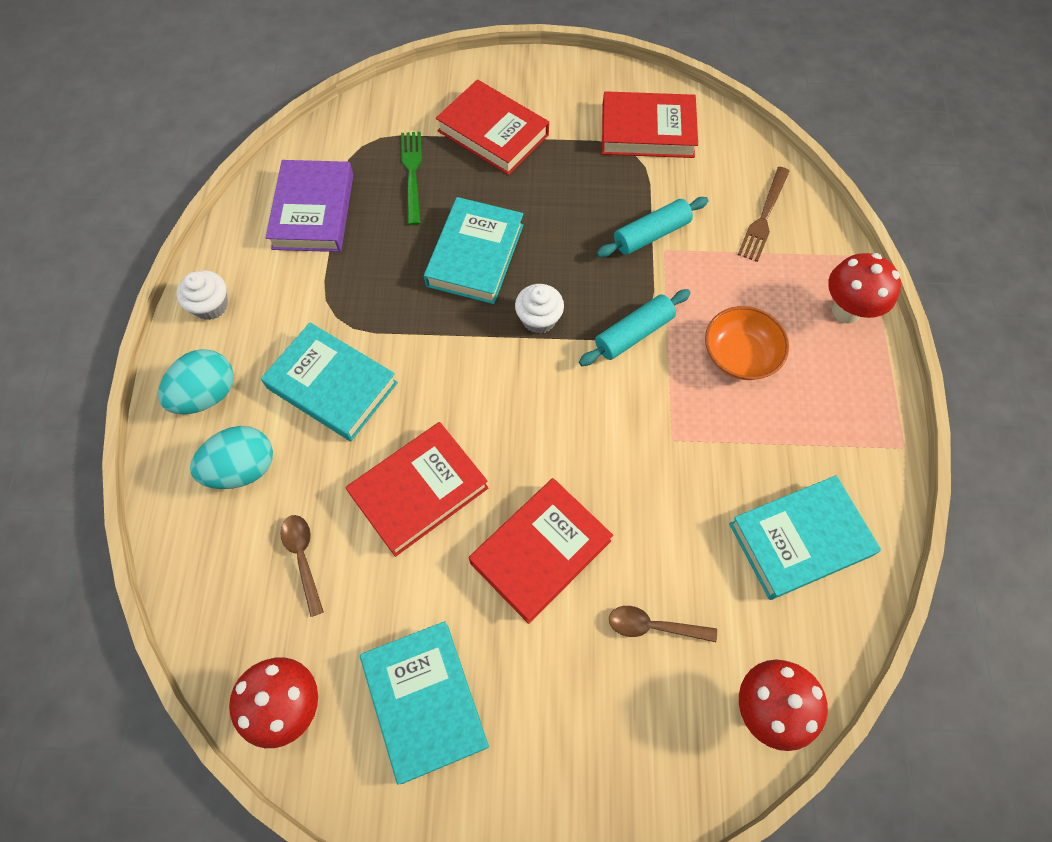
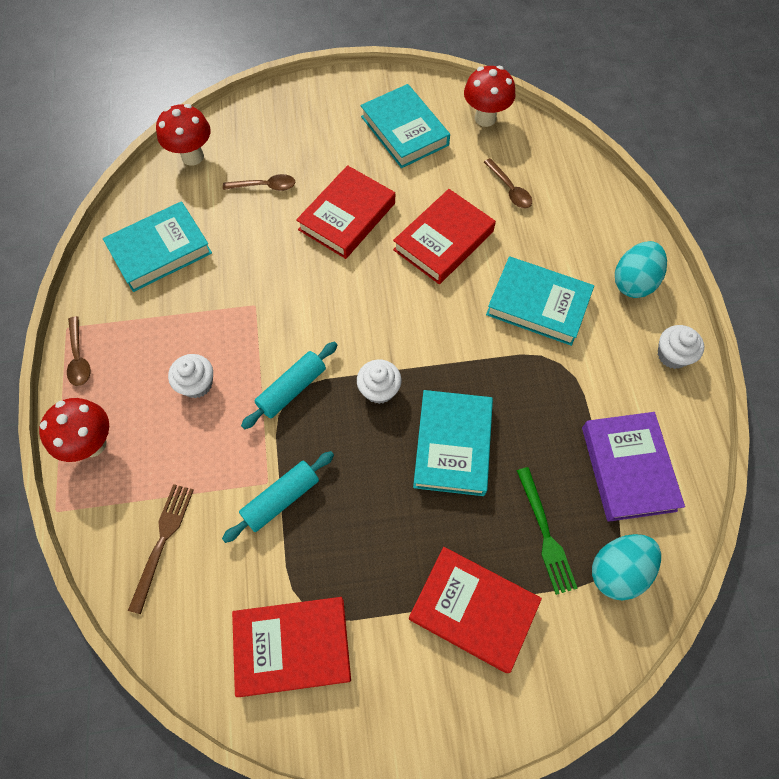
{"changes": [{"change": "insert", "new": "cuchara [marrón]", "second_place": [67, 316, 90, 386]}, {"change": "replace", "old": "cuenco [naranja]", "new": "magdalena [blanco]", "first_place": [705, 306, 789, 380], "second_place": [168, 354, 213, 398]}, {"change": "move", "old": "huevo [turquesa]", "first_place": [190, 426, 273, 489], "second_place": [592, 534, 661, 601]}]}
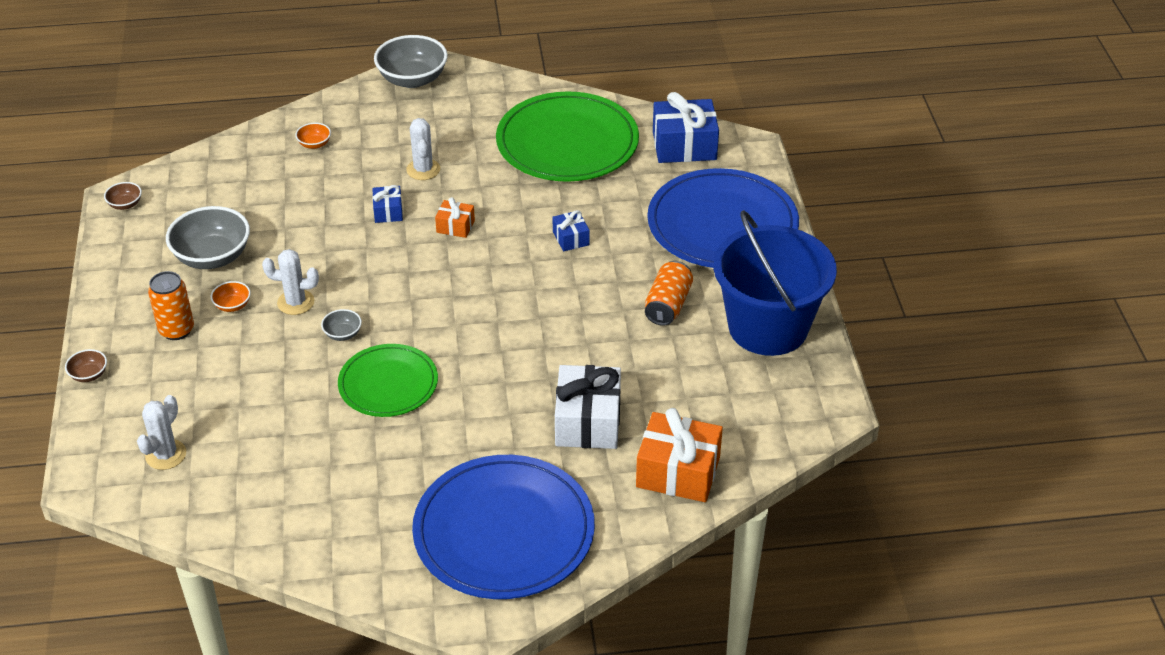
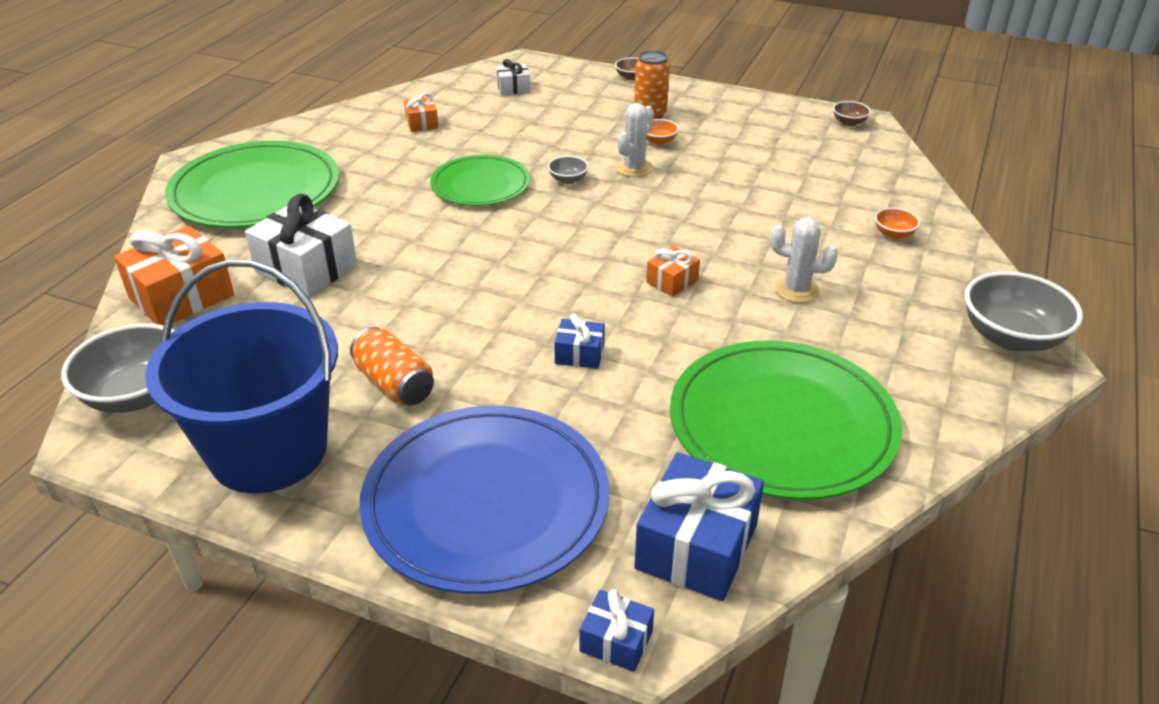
{"changes": [{"change": "move", "old": "cuenco [gris]", "first_place": [166, 206, 250, 269], "second_place": [61, 323, 175, 413]}, {"change": "recolor", "old": "plato [azul]", "new": "plato [verde]", "first_place": [412, 455, 595, 599], "second_place": [165, 141, 339, 228]}, {"change": "insert", "new": "regalo [naranja]", "second_place": [404, 93, 439, 132]}, {"change": "replace", "old": "cactus [blanco]", "new": "regalo [blanco]", "first_place": [137, 395, 186, 470], "second_place": [496, 59, 530, 95]}, {"change": "move", "old": "regalo [azul]", "first_place": [372, 185, 403, 223], "second_place": [580, 589, 654, 672]}]}
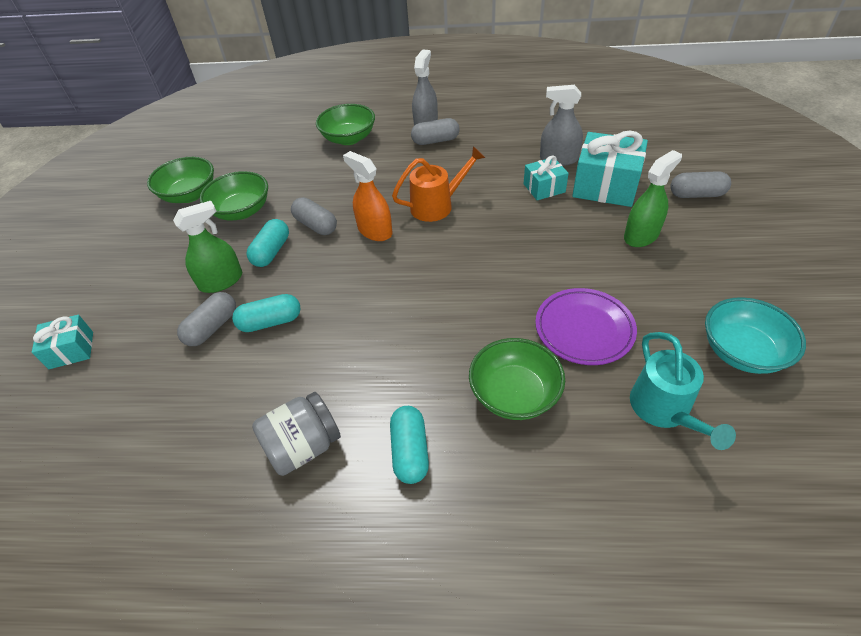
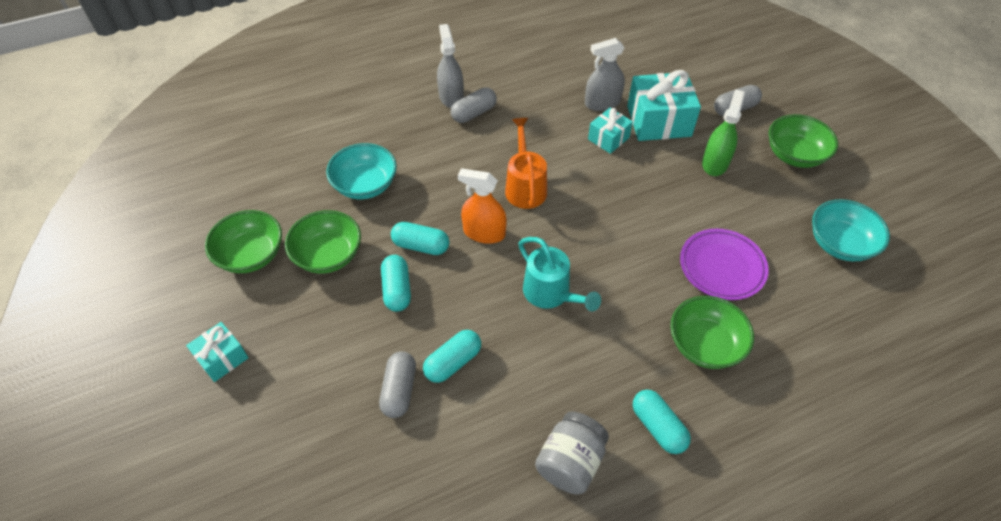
{"changes": [{"change": "move", "old": "regalo [turquesa]", "first_place": [32, 315, 93, 369], "second_place": [186, 322, 249, 382]}, {"change": "insert", "new": "cuenco [turquesa]", "second_place": [326, 143, 397, 199]}, {"change": "recolor", "old": "cápsula [gris]", "new": "cápsula [turquesa]", "first_place": [291, 197, 337, 235], "second_place": [391, 222, 450, 255]}, {"change": "rotate", "old": "regadera [naranja]", "first_place": [392, 146, 485, 222], "second_place": [505, 118, 547, 209], "degrees": -45}, {"change": "move", "old": "regadera [turquesa]", "first_place": [630, 332, 736, 450], "second_place": [518, 237, 601, 311]}, {"change": "move", "old": "cuenco [verde]", "first_place": [316, 104, 375, 145], "second_place": [768, 114, 838, 168]}, {"change": "delete", "old": "pulverizador [verde]", "first_place": [173, 201, 242, 293]}]}
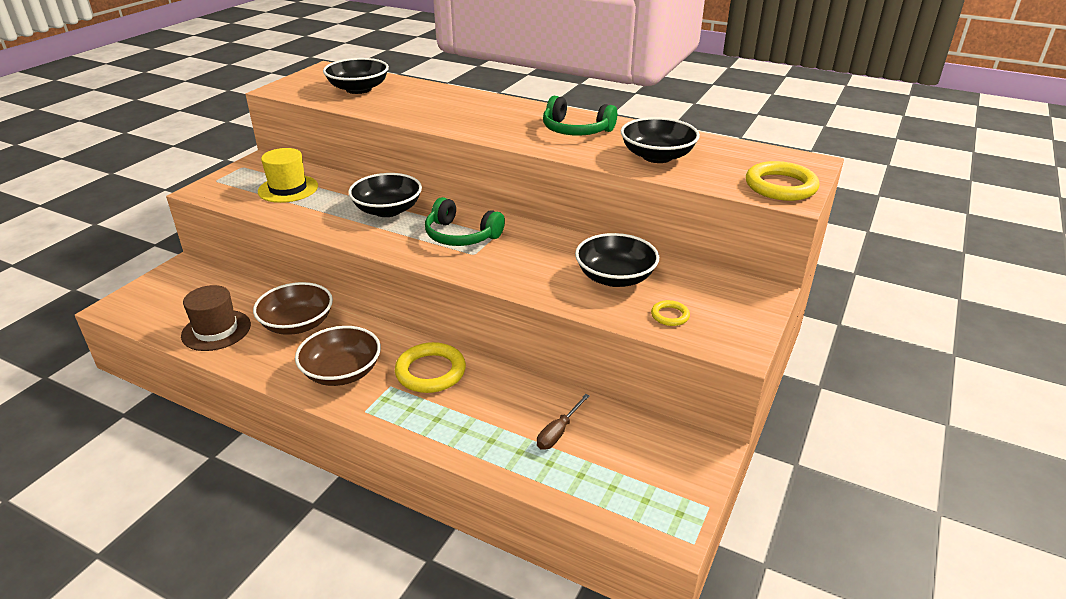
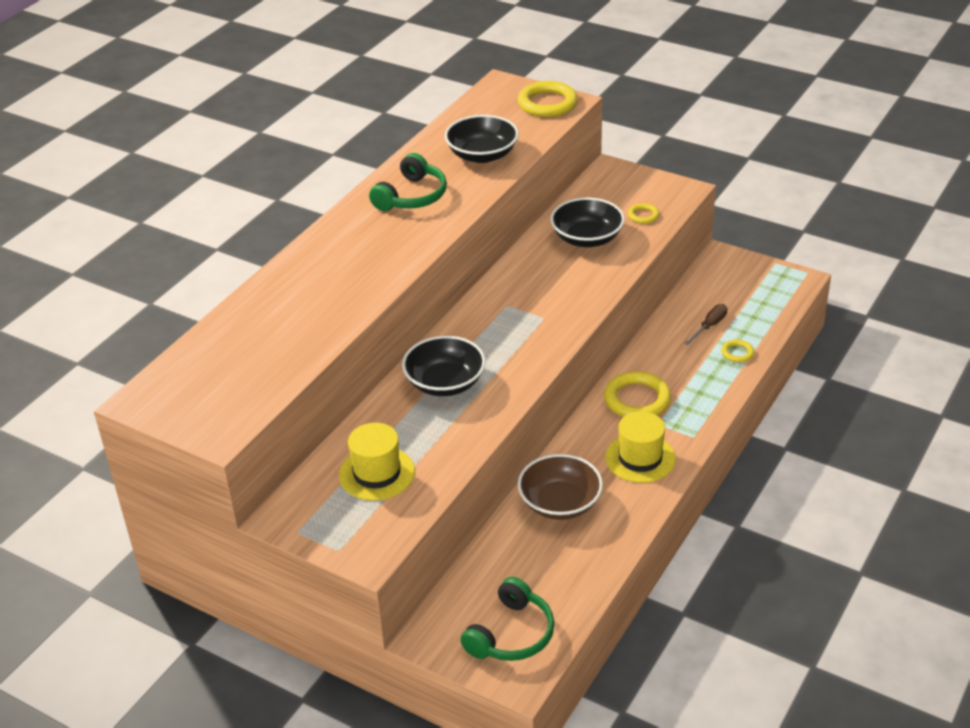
{"changes": [{"change": "move", "old": "auriculares [verde]", "first_place": [425, 197, 505, 246], "second_place": [460, 577, 555, 661]}, {"change": "replace", "old": "cuenco [marrón]", "new": "sombrero [amarillo]", "first_place": [295, 326, 381, 386], "second_place": [605, 411, 676, 483]}, {"change": "rotate", "old": "destornillador [marrón]", "first_place": [537, 394, 590, 450], "second_place": [684, 304, 727, 345], "degrees": -90}, {"change": "insert", "new": "anillo [amarillo]", "second_place": [721, 340, 754, 363]}, {"change": "delete", "old": "sombrero [marrón]", "first_place": [181, 285, 251, 351]}, {"change": "delete", "old": "cuenco [negro]", "first_place": [323, 58, 389, 94]}]}
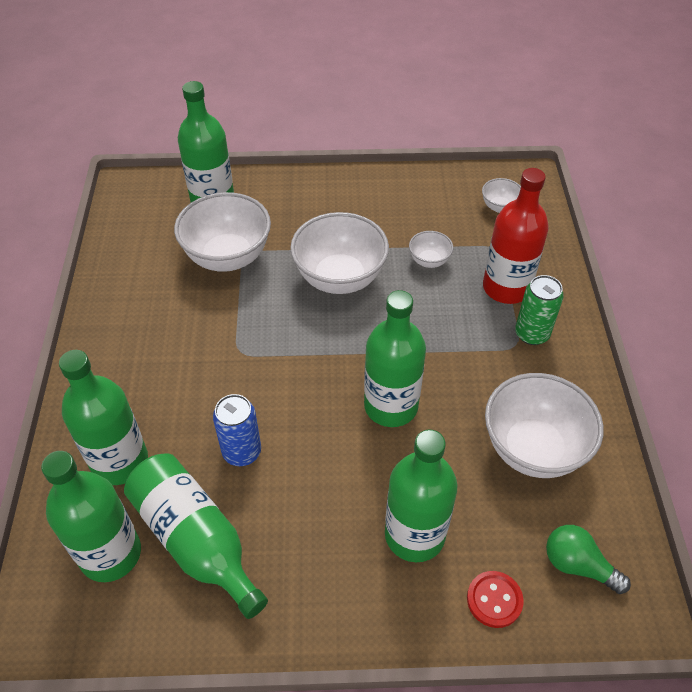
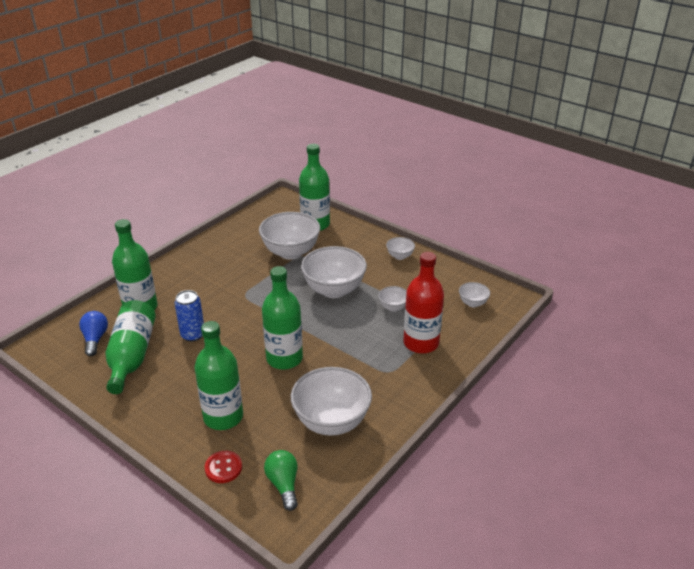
{"changes": [{"change": "replace", "old": "botella [verde]", "new": "bombilla [azul]", "first_place": [41, 451, 141, 582], "second_place": [79, 311, 108, 356]}, {"change": "insert", "new": "cuenco [blanco]", "second_place": [386, 237, 415, 260]}, {"change": "delete", "old": "lata [verde]", "first_place": [515, 275, 564, 345]}]}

* _Task objective_
Keep every word of the material exactly as given. Drop the pictures.

* _Response box_
{"changes": [{"change": "insert", "new": "cuchara [marrón]", "second_place": [67, 316, 90, 386]}, {"change": "replace", "old": "cuenco [naranja]", "new": "magdalena [blanco]", "first_place": [705, 306, 789, 380], "second_place": [168, 354, 213, 398]}, {"change": "move", "old": "huevo [turquesa]", "first_place": [190, 426, 273, 489], "second_place": [592, 534, 661, 601]}]}
{"changes": [{"change": "move", "old": "cuenco [gris]", "first_place": [166, 206, 250, 269], "second_place": [61, 323, 175, 413]}, {"change": "recolor", "old": "plato [azul]", "new": "plato [verde]", "first_place": [412, 455, 595, 599], "second_place": [165, 141, 339, 228]}, {"change": "insert", "new": "regalo [naranja]", "second_place": [404, 93, 439, 132]}, {"change": "replace", "old": "cactus [blanco]", "new": "regalo [blanco]", "first_place": [137, 395, 186, 470], "second_place": [496, 59, 530, 95]}, {"change": "move", "old": "regalo [azul]", "first_place": [372, 185, 403, 223], "second_place": [580, 589, 654, 672]}]}
{"changes": [{"change": "move", "old": "regalo [turquesa]", "first_place": [32, 315, 93, 369], "second_place": [186, 322, 249, 382]}, {"change": "insert", "new": "cuenco [turquesa]", "second_place": [326, 143, 397, 199]}, {"change": "recolor", "old": "cápsula [gris]", "new": "cápsula [turquesa]", "first_place": [291, 197, 337, 235], "second_place": [391, 222, 450, 255]}, {"change": "rotate", "old": "regadera [naranja]", "first_place": [392, 146, 485, 222], "second_place": [505, 118, 547, 209], "degrees": -45}, {"change": "move", "old": "regadera [turquesa]", "first_place": [630, 332, 736, 450], "second_place": [518, 237, 601, 311]}, {"change": "move", "old": "cuenco [verde]", "first_place": [316, 104, 375, 145], "second_place": [768, 114, 838, 168]}, {"change": "delete", "old": "pulverizador [verde]", "first_place": [173, 201, 242, 293]}]}
{"changes": [{"change": "move", "old": "auriculares [verde]", "first_place": [425, 197, 505, 246], "second_place": [460, 577, 555, 661]}, {"change": "replace", "old": "cuenco [marrón]", "new": "sombrero [amarillo]", "first_place": [295, 326, 381, 386], "second_place": [605, 411, 676, 483]}, {"change": "rotate", "old": "destornillador [marrón]", "first_place": [537, 394, 590, 450], "second_place": [684, 304, 727, 345], "degrees": -90}, {"change": "insert", "new": "anillo [amarillo]", "second_place": [721, 340, 754, 363]}, {"change": "delete", "old": "sombrero [marrón]", "first_place": [181, 285, 251, 351]}, {"change": "delete", "old": "cuenco [negro]", "first_place": [323, 58, 389, 94]}]}
{"changes": [{"change": "replace", "old": "botella [verde]", "new": "bombilla [azul]", "first_place": [41, 451, 141, 582], "second_place": [79, 311, 108, 356]}, {"change": "insert", "new": "cuenco [blanco]", "second_place": [386, 237, 415, 260]}, {"change": "delete", "old": "lata [verde]", "first_place": [515, 275, 564, 345]}]}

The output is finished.